PROBLEM: Apart from the images, repeat the data below exactly as written.

(DATASET CONTENT Opens)

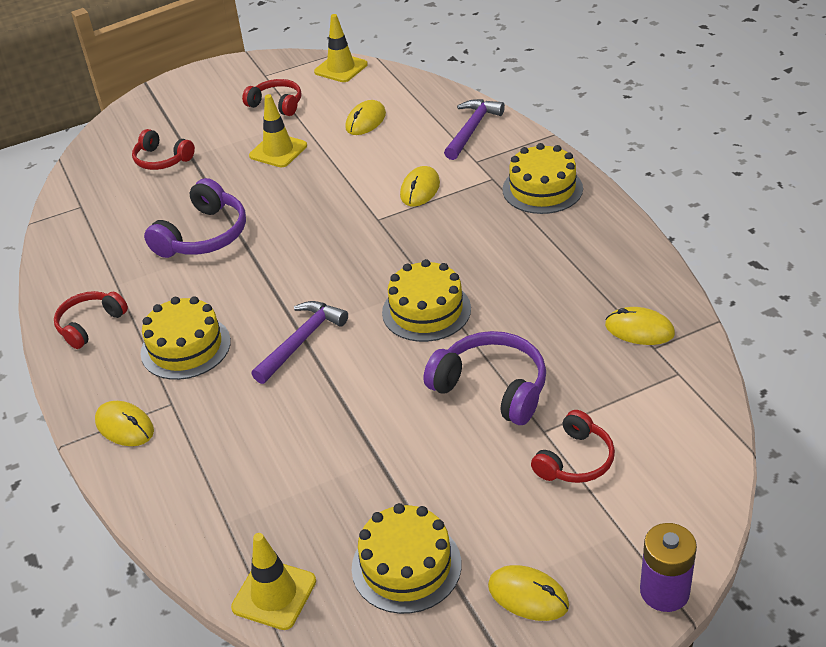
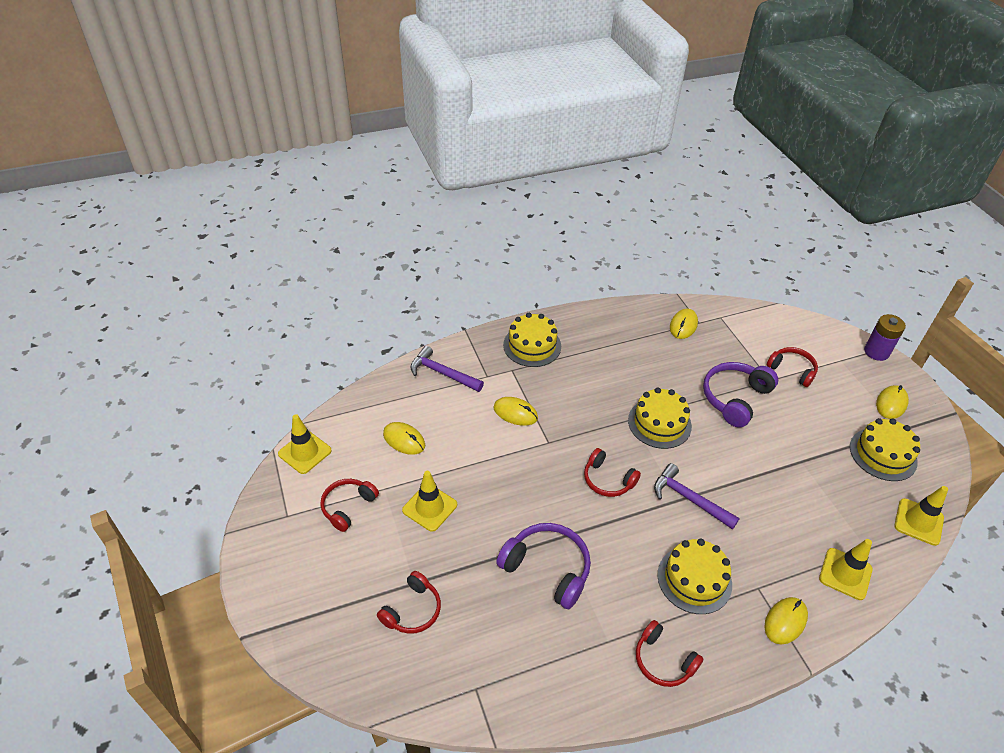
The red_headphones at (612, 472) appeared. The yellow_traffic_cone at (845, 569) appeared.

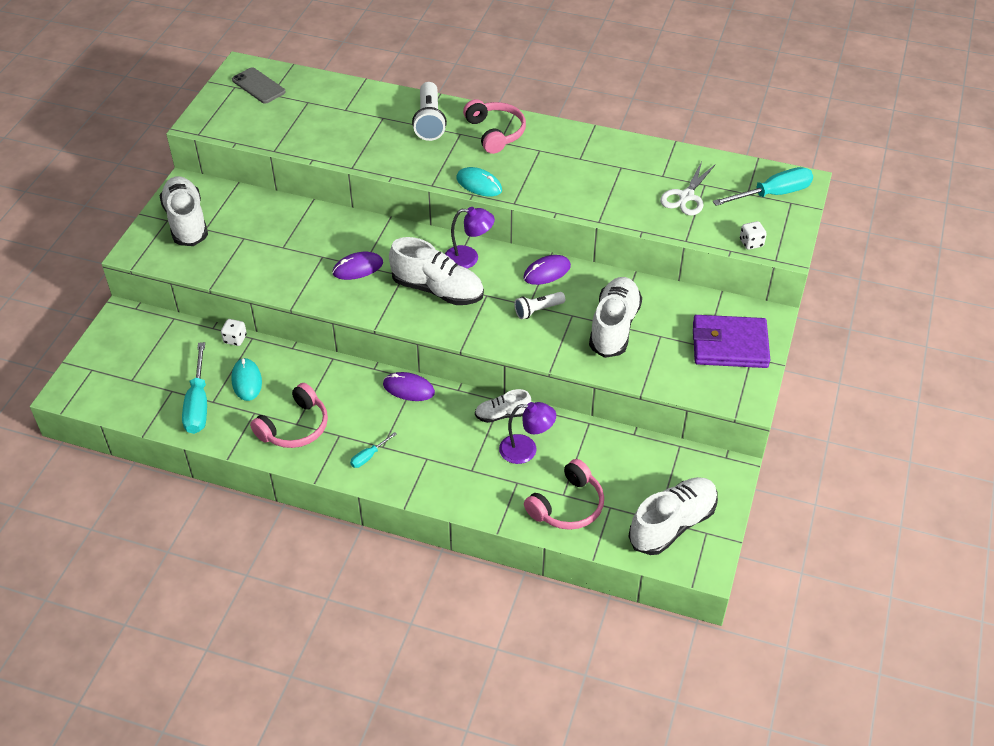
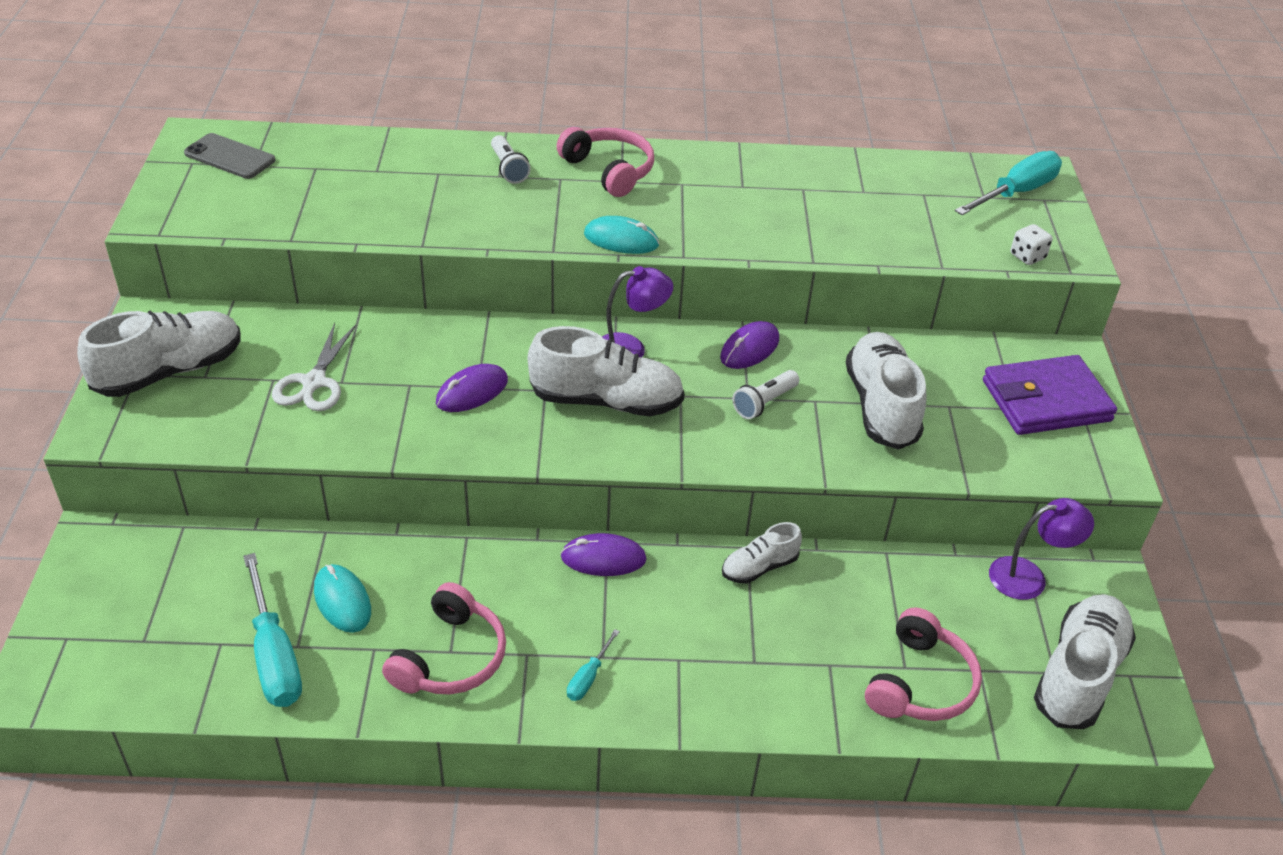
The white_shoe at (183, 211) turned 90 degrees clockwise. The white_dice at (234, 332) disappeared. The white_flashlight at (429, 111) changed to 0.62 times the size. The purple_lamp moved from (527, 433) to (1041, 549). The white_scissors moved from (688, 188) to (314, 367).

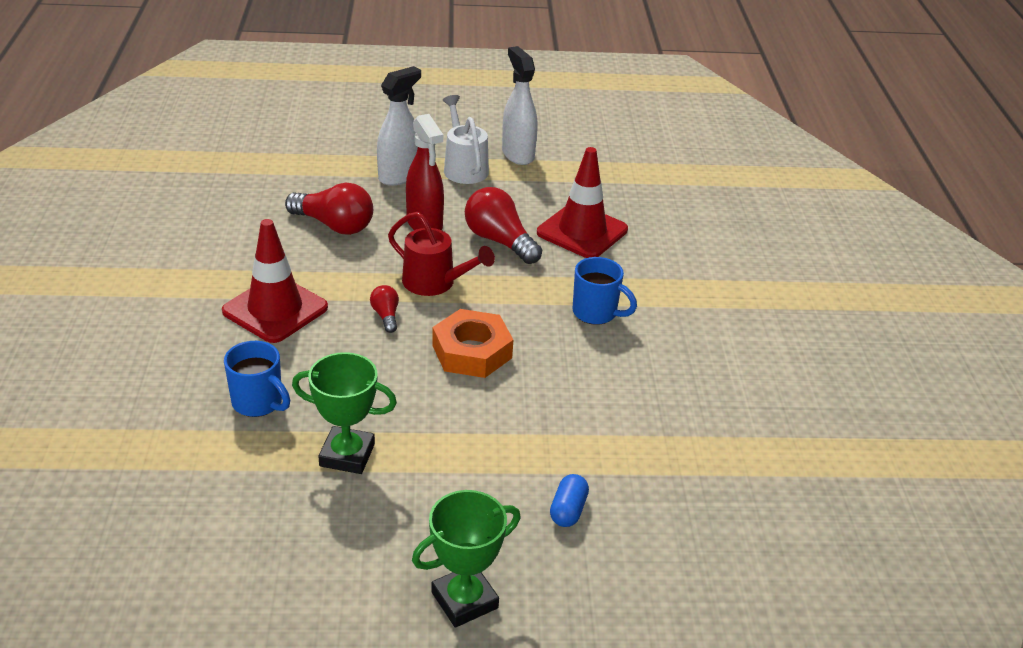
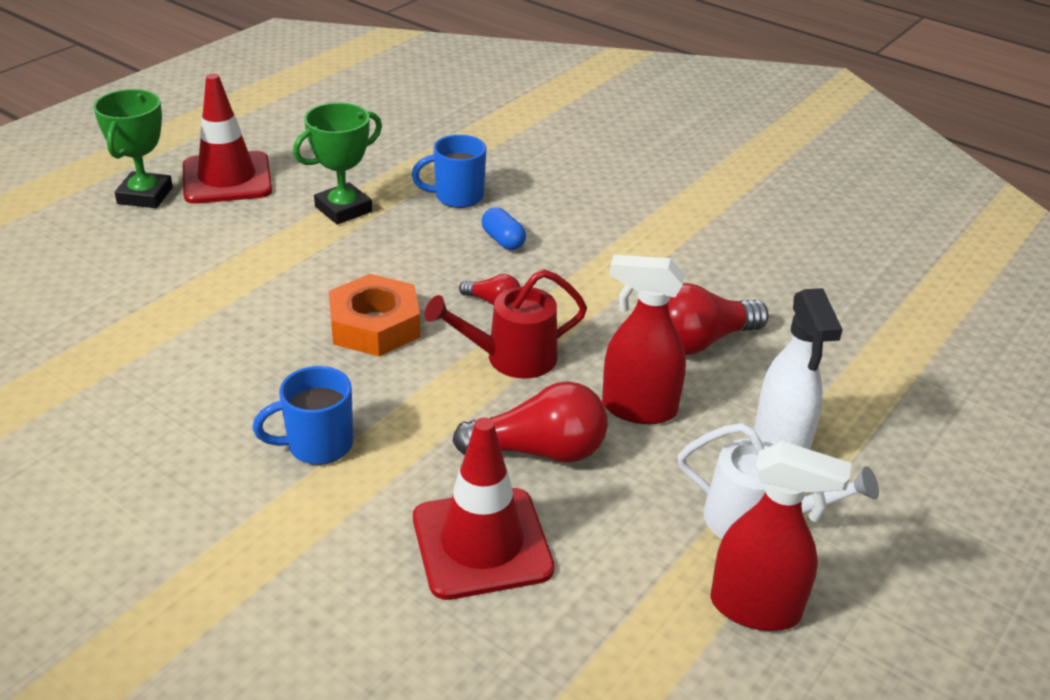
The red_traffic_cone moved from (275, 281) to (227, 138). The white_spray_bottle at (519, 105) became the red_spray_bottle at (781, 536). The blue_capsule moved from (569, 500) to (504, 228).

(DATASET CONTENT Closes)

SOLUTION FOR THIS EXERCISE:
The red_headphones at (612, 472) appeared. The yellow_traffic_cone at (845, 569) appeared.

The white_shoe at (183, 211) turned 90 degrees clockwise. The white_dice at (234, 332) disappeared. The white_flashlight at (429, 111) changed to 0.62 times the size. The purple_lamp moved from (527, 433) to (1041, 549). The white_scissors moved from (688, 188) to (314, 367).

The red_traffic_cone moved from (275, 281) to (227, 138). The white_spray_bottle at (519, 105) became the red_spray_bottle at (781, 536). The blue_capsule moved from (569, 500) to (504, 228).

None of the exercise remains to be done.